:: BRIEF ::
Beginning with the line below that contains "POT2 pin GND: GND -> none" and ending with the line that contains "ENC pin SW: D0 -> D10", copy every line exactly. Copy nothing else.

Segment Start: SUPPLIED RECORDS

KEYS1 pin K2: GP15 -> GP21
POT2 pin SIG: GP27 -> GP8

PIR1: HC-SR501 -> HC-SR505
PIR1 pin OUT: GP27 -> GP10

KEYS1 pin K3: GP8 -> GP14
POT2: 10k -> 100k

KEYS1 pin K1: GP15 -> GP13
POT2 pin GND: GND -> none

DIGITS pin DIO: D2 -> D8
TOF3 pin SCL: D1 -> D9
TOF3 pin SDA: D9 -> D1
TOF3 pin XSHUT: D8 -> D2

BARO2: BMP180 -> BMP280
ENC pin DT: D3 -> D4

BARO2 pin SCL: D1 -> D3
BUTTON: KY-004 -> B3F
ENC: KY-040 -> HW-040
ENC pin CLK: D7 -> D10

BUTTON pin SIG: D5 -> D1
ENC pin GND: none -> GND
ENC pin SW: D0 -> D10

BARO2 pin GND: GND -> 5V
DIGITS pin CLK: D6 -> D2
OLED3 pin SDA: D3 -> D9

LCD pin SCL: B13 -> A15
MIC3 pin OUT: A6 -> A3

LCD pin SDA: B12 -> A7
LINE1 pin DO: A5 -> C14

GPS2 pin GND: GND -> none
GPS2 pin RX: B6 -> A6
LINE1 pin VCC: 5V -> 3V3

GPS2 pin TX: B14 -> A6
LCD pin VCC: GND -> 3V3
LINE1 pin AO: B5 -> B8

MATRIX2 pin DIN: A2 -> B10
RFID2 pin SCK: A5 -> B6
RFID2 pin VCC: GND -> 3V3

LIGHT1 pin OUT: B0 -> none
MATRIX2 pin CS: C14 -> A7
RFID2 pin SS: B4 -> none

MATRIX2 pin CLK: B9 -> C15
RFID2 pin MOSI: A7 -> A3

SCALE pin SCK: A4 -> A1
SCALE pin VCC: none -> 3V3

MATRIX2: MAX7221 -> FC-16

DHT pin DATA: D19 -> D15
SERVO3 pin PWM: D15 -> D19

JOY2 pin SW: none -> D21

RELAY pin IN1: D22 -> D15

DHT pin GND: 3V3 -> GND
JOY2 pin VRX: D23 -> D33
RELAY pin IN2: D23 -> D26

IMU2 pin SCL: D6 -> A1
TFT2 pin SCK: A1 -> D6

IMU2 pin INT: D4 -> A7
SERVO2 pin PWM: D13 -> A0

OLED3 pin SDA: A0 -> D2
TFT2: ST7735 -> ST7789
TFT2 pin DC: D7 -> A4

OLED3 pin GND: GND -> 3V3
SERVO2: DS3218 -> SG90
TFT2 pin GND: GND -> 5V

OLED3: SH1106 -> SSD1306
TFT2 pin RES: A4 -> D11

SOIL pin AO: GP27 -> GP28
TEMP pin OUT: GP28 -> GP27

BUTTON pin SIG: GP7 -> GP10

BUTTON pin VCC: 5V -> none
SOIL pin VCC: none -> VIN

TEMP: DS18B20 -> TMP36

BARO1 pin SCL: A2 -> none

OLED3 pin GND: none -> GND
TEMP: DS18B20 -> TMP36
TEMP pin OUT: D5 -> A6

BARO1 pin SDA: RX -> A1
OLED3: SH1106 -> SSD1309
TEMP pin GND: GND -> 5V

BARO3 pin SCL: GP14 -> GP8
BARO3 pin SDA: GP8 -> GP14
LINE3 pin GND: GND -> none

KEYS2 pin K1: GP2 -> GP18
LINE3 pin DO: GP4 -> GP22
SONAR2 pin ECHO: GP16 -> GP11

Segment End: SUPPLIED RECORDS

:: SOLUTION TO THIS TASK ::
POT2 pin GND: GND -> none

DIGITS pin DIO: D2 -> D8
TOF3 pin SCL: D1 -> D9
TOF3 pin SDA: D9 -> D1
TOF3 pin XSHUT: D8 -> D2

BARO2: BMP180 -> BMP280
ENC pin DT: D3 -> D4

BARO2 pin SCL: D1 -> D3
BUTTON: KY-004 -> B3F
ENC: KY-040 -> HW-040
ENC pin CLK: D7 -> D10

BUTTON pin SIG: D5 -> D1
ENC pin GND: none -> GND
ENC pin SW: D0 -> D10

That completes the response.